Study material
%%

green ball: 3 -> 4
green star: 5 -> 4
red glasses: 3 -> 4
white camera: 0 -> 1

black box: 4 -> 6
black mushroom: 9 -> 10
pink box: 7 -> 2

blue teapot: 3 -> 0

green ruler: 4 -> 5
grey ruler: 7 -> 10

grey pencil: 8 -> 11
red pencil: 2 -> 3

%%
%%

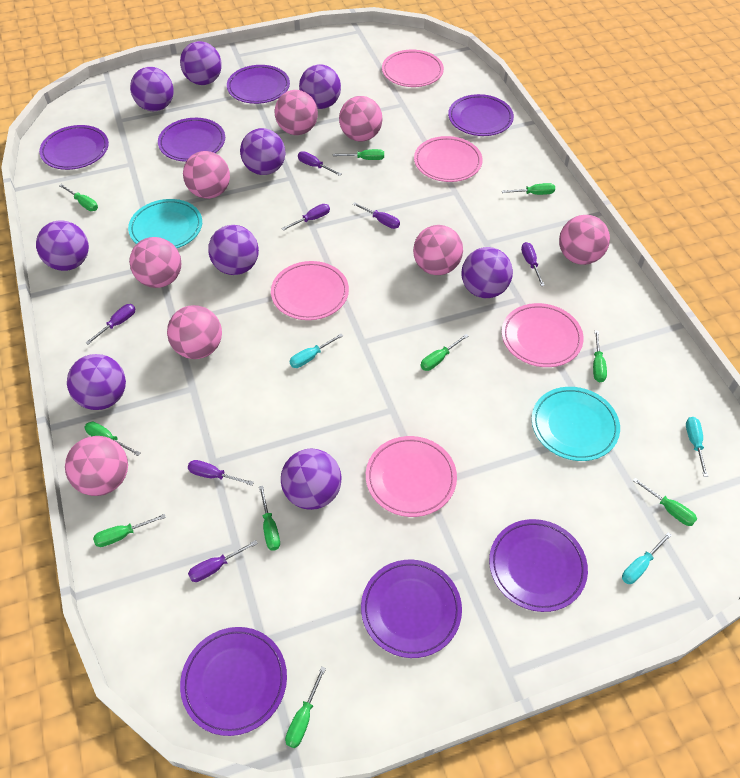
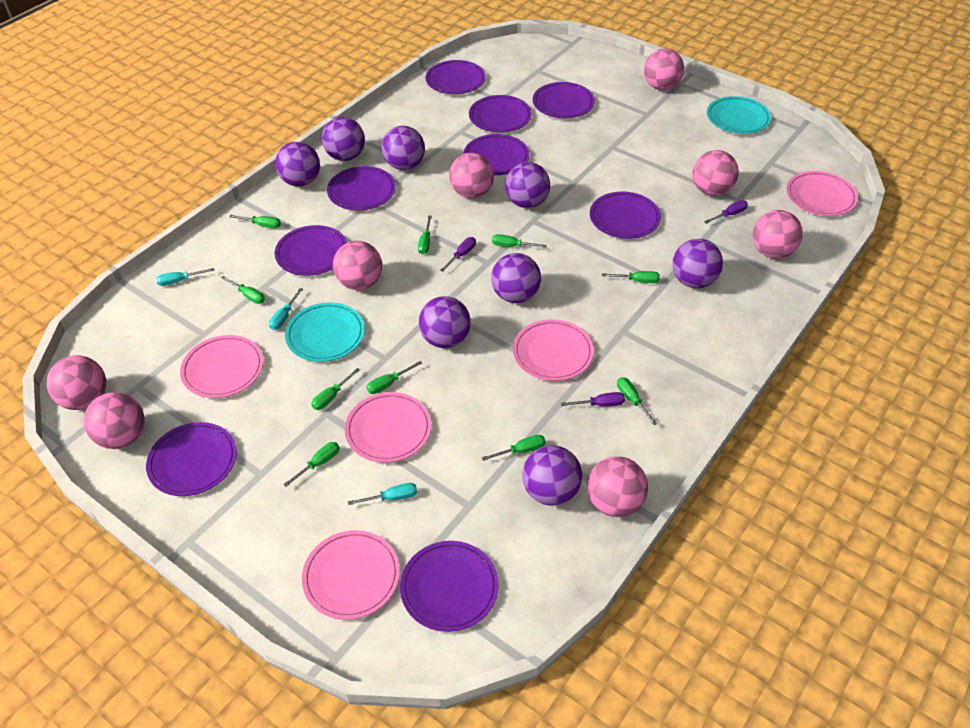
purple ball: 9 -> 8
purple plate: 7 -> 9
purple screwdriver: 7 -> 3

%%
%%

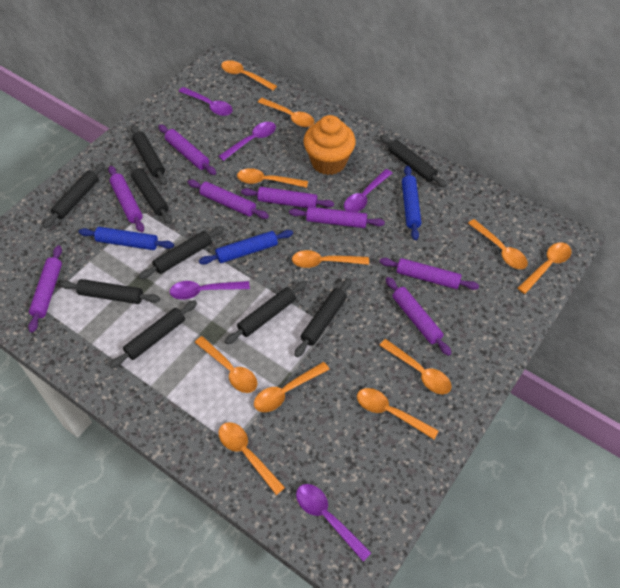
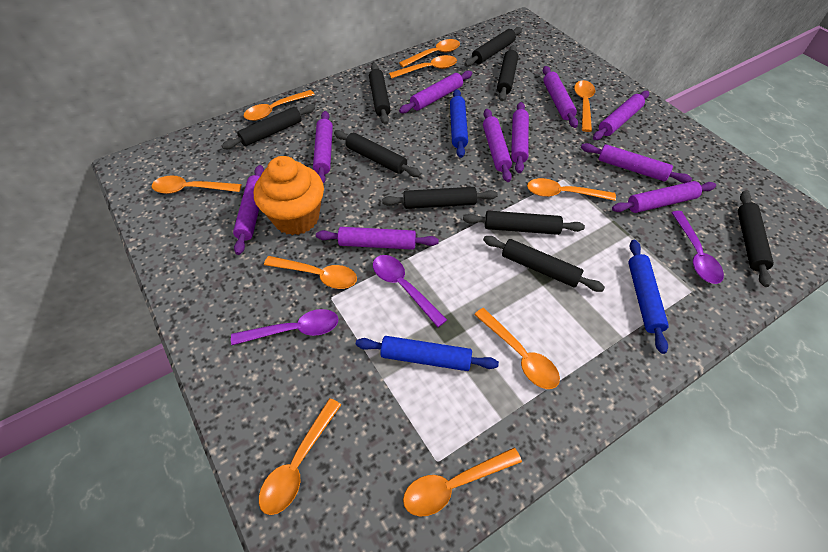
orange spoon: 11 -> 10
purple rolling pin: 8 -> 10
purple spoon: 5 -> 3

%%

Go through the records above and, whenever a line includes the word "green", copy it.

green ball: 3 -> 4
green star: 5 -> 4
green ruler: 4 -> 5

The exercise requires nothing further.